**EXERCISE GOAL**
Lines below starting with the line with "C5: 150nF (GND, SIG19) -> none" and going on through the line with "U3 pin OB: SIG22 -> SIG13" must be output exactly; the rest of the records must be left out.

**RECORDS SUPPLIED**
+ + + + +

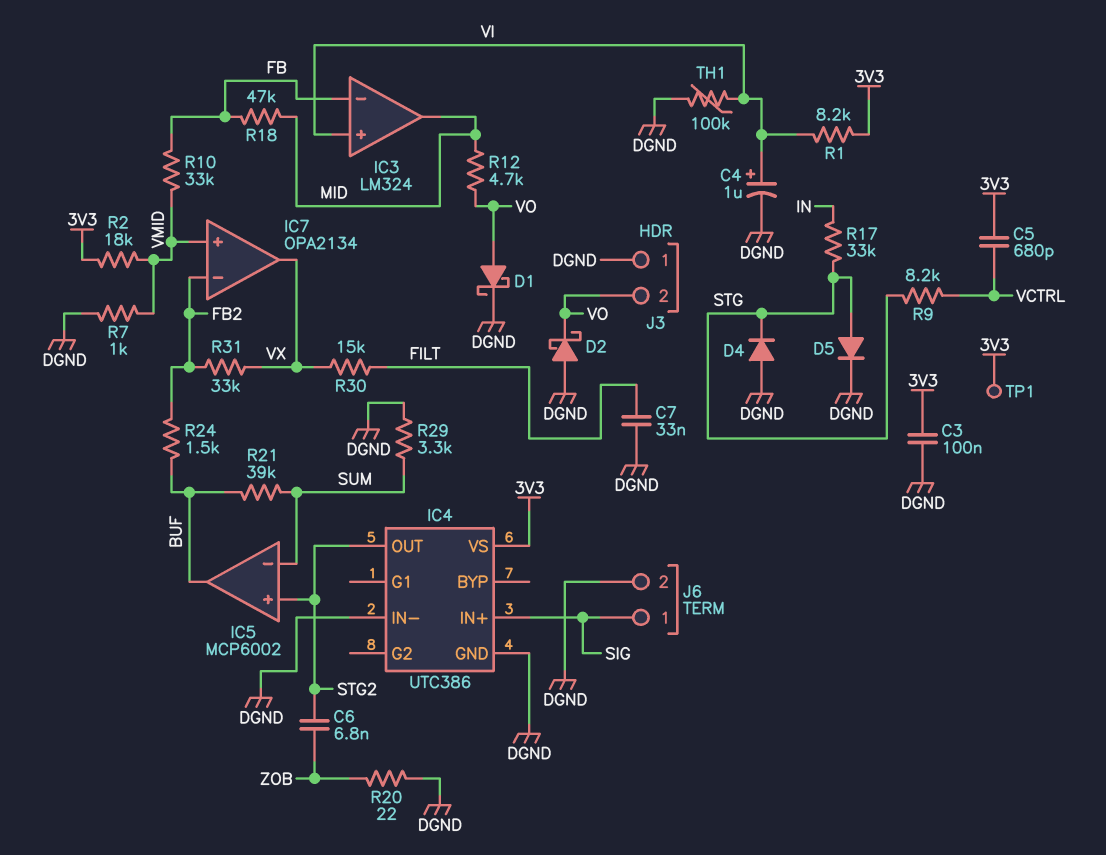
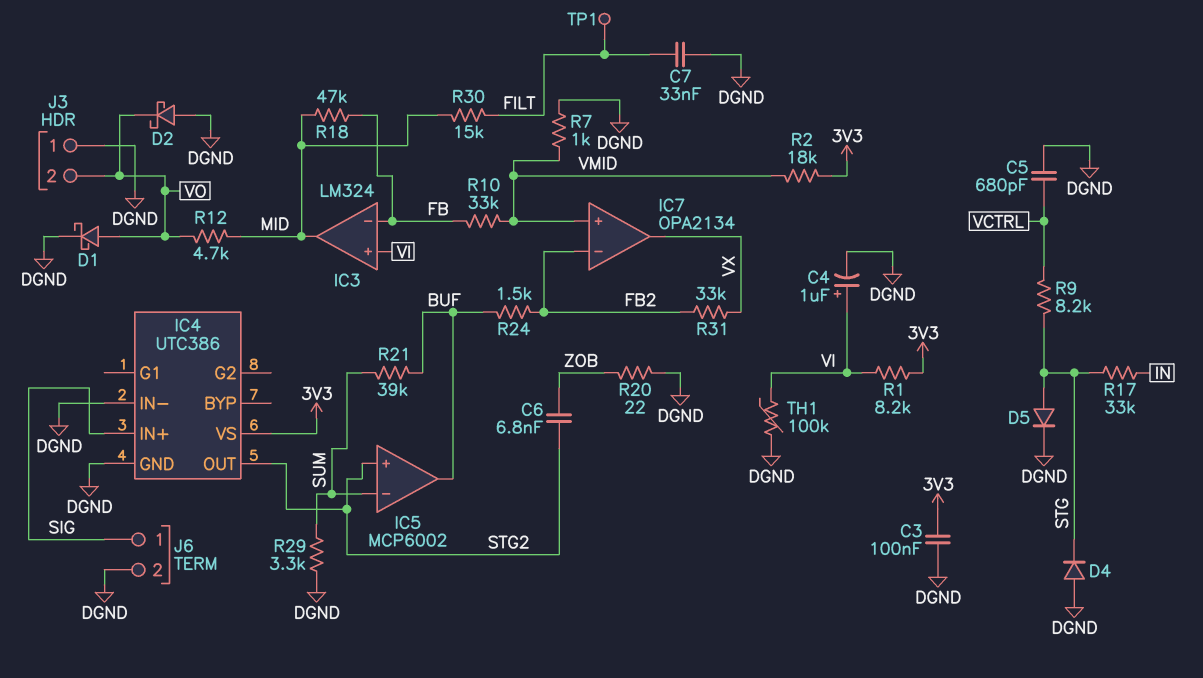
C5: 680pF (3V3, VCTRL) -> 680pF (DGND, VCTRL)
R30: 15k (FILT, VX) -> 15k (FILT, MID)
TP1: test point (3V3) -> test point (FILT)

+ + + + +

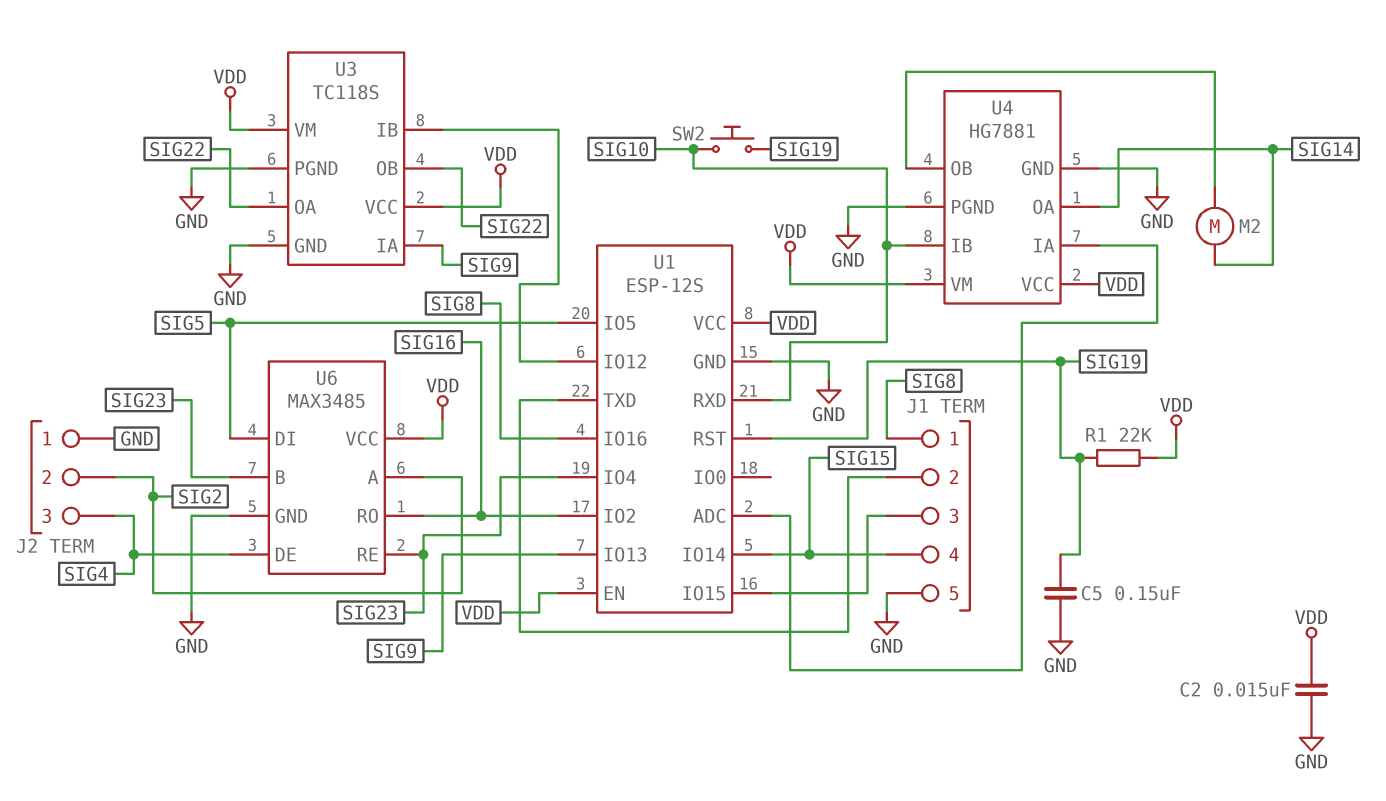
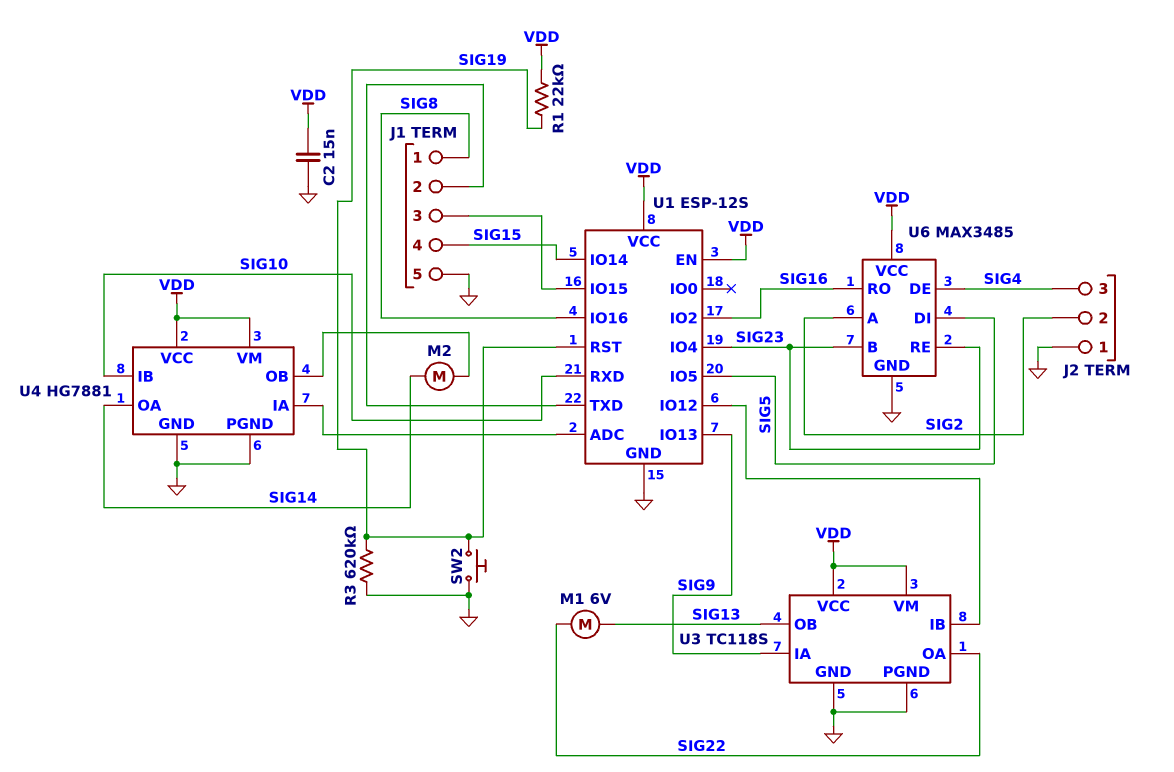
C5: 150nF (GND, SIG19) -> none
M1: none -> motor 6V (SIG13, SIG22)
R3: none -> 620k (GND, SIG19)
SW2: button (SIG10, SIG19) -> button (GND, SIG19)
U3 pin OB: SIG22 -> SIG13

+ + + + +

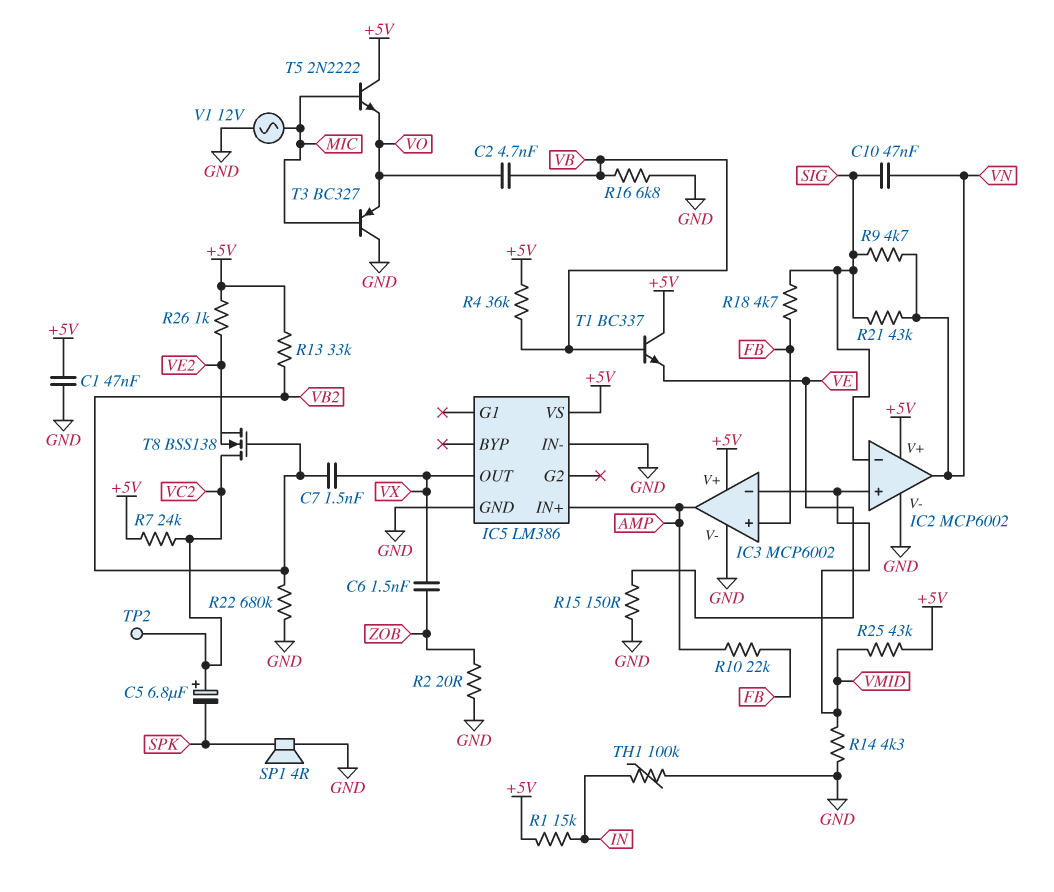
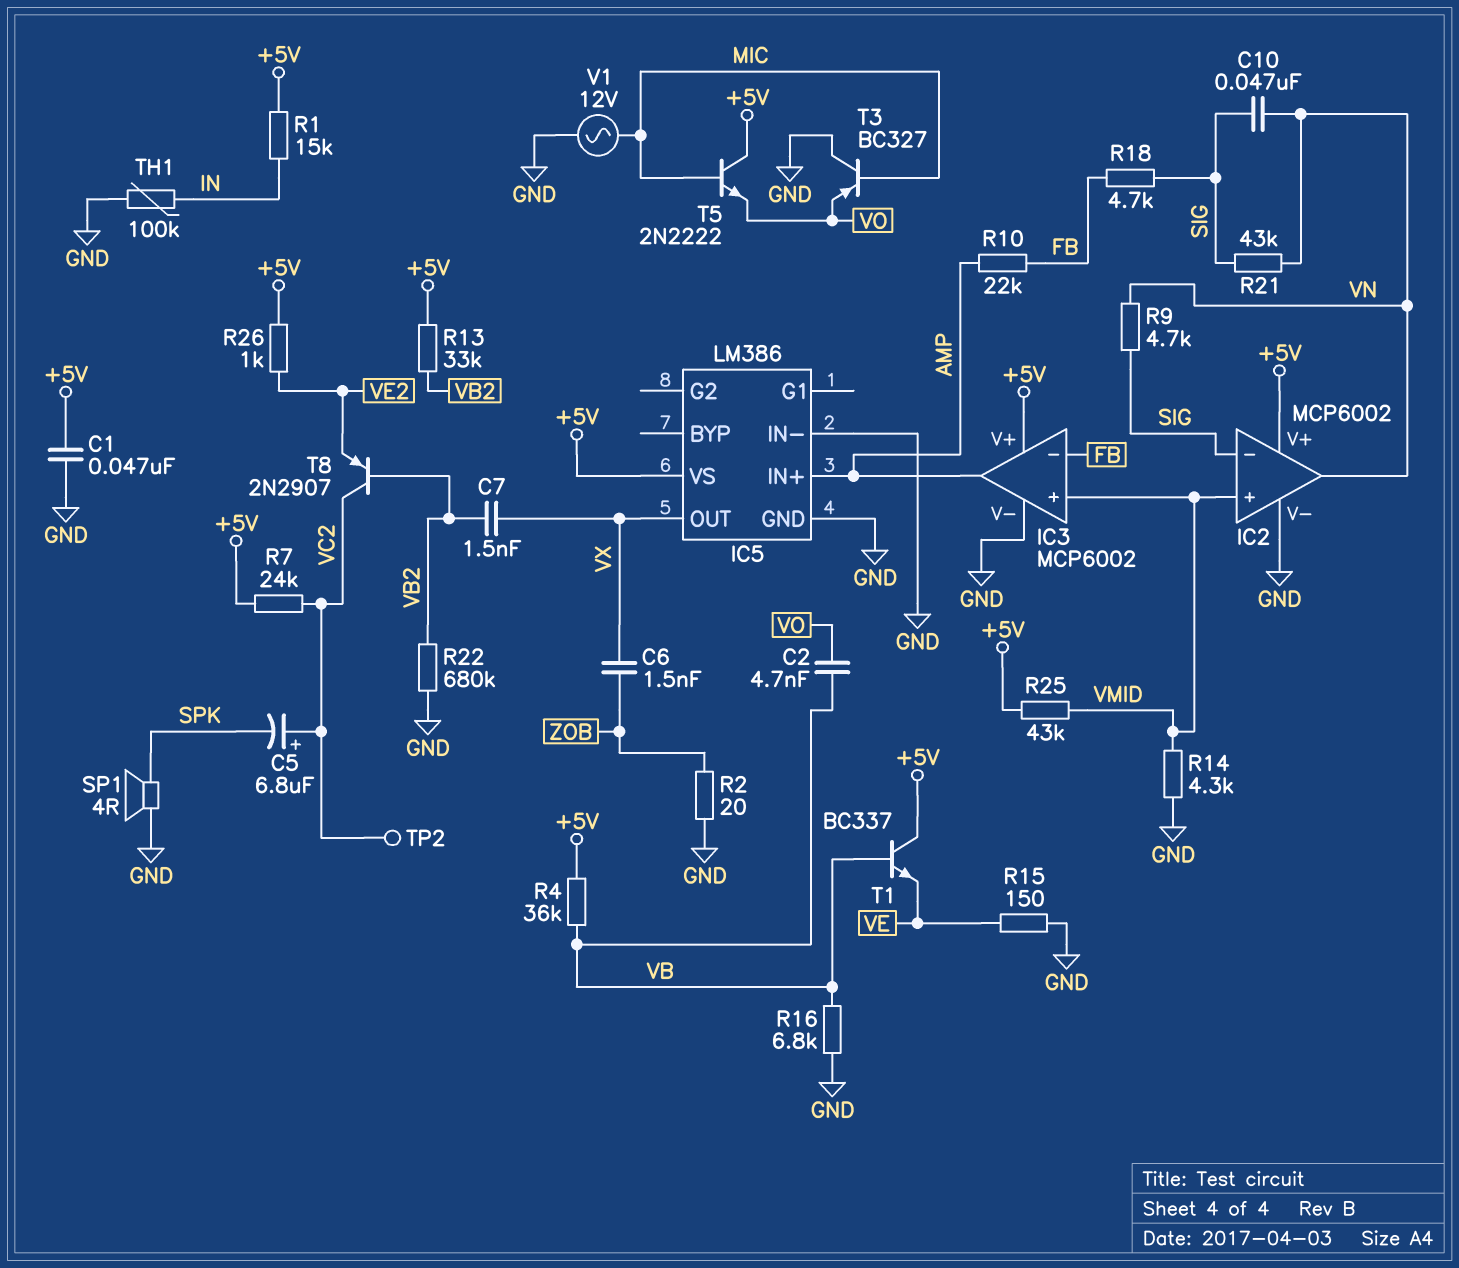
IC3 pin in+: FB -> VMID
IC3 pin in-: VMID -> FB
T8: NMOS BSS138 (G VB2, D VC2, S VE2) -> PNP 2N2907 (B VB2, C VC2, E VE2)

+ + + + +

**FINAL ANSWER**
C5: 150nF (GND, SIG19) -> none
M1: none -> motor 6V (SIG13, SIG22)
R3: none -> 620k (GND, SIG19)
SW2: button (SIG10, SIG19) -> button (GND, SIG19)
U3 pin OB: SIG22 -> SIG13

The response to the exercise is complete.